▶ _REQUIRED ACTION_
Take the line that contains "yellow wallet [411,527,466,566]" and each line after it to the end of the data below, and set them down exactly, omitting pictures.

(DATA PROVIDED Opens)

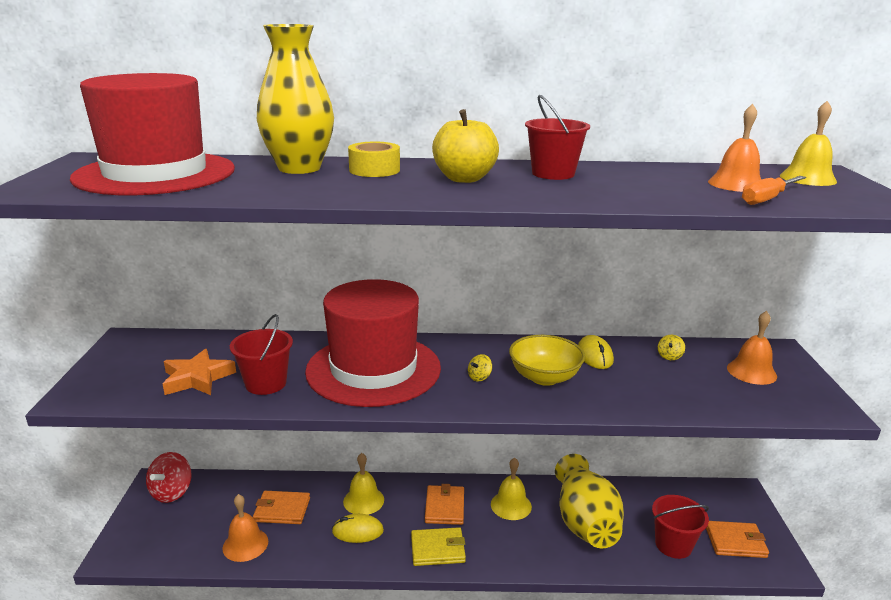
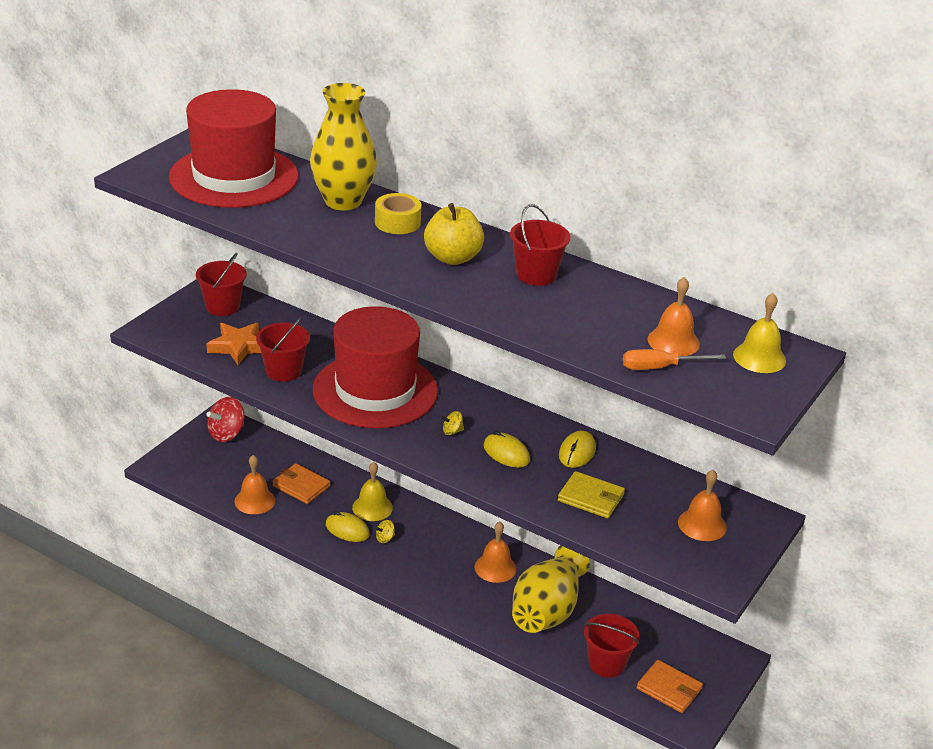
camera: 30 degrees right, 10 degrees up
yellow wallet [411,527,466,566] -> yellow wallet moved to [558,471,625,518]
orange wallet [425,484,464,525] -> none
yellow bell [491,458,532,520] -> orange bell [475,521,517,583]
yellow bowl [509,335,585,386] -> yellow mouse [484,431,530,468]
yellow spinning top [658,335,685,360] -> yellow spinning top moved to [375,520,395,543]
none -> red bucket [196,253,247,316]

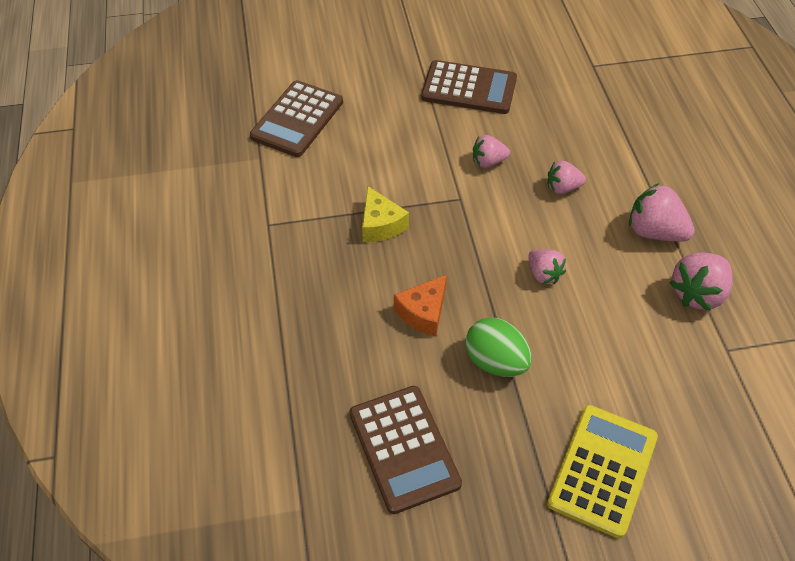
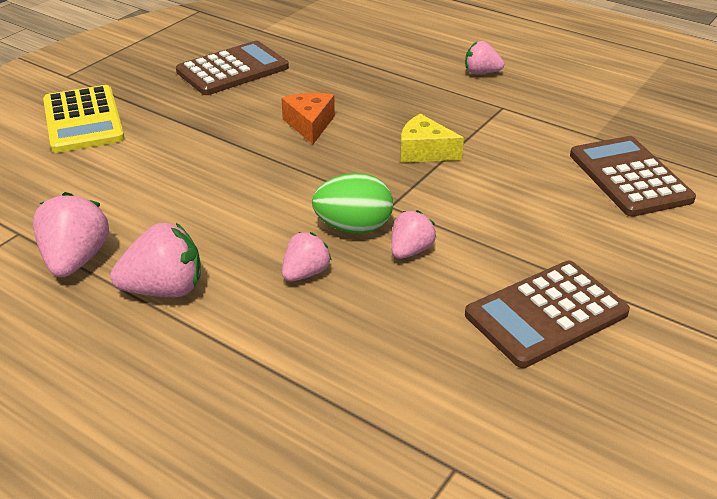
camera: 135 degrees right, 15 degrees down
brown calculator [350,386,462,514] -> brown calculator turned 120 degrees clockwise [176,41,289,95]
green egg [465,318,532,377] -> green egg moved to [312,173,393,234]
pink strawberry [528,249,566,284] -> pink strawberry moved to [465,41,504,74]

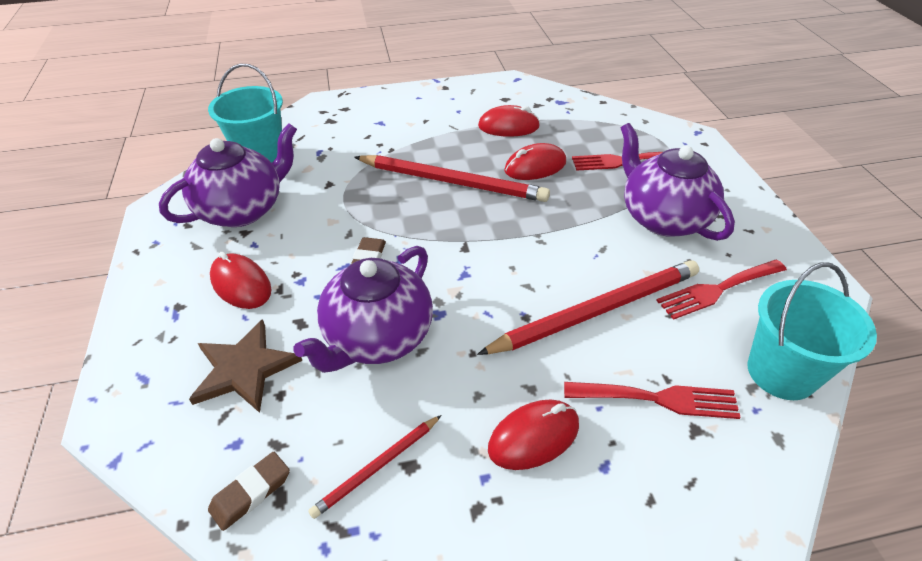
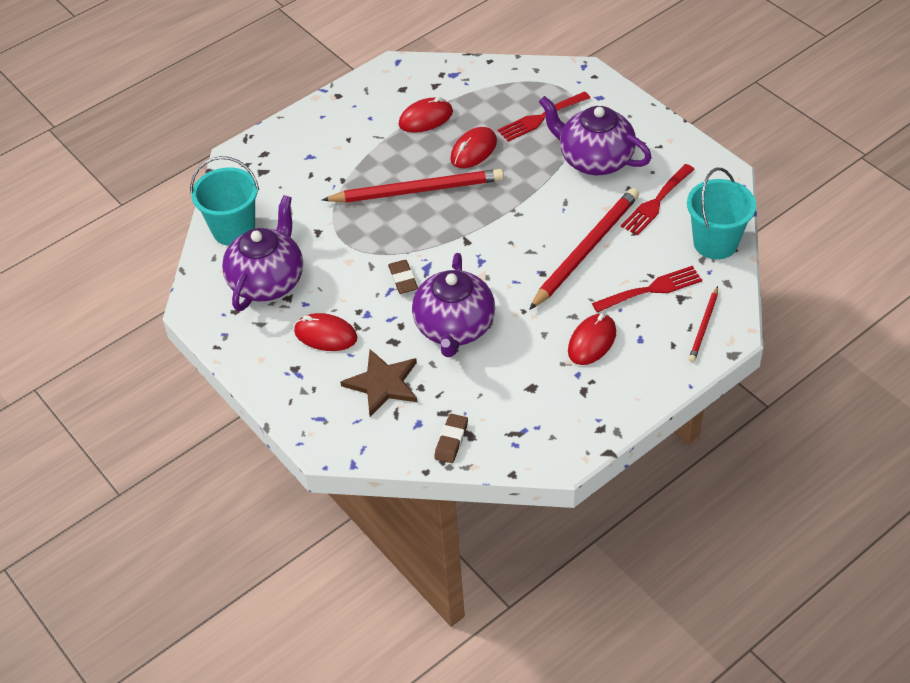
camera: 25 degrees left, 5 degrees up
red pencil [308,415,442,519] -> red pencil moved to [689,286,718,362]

(DATA PROVIDED Closes)

▶ _EXPECTED OUTPUT_
yellow wallet [411,527,466,566] -> yellow wallet moved to [558,471,625,518]
orange wallet [425,484,464,525] -> none
yellow bell [491,458,532,520] -> orange bell [475,521,517,583]
yellow bowl [509,335,585,386] -> yellow mouse [484,431,530,468]
yellow spinning top [658,335,685,360] -> yellow spinning top moved to [375,520,395,543]
none -> red bucket [196,253,247,316]

camera: 135 degrees right, 15 degrees down
brown calculator [350,386,462,514] -> brown calculator turned 120 degrees clockwise [176,41,289,95]
green egg [465,318,532,377] -> green egg moved to [312,173,393,234]
pink strawberry [528,249,566,284] -> pink strawberry moved to [465,41,504,74]

camera: 25 degrees left, 5 degrees up
red pencil [308,415,442,519] -> red pencil moved to [689,286,718,362]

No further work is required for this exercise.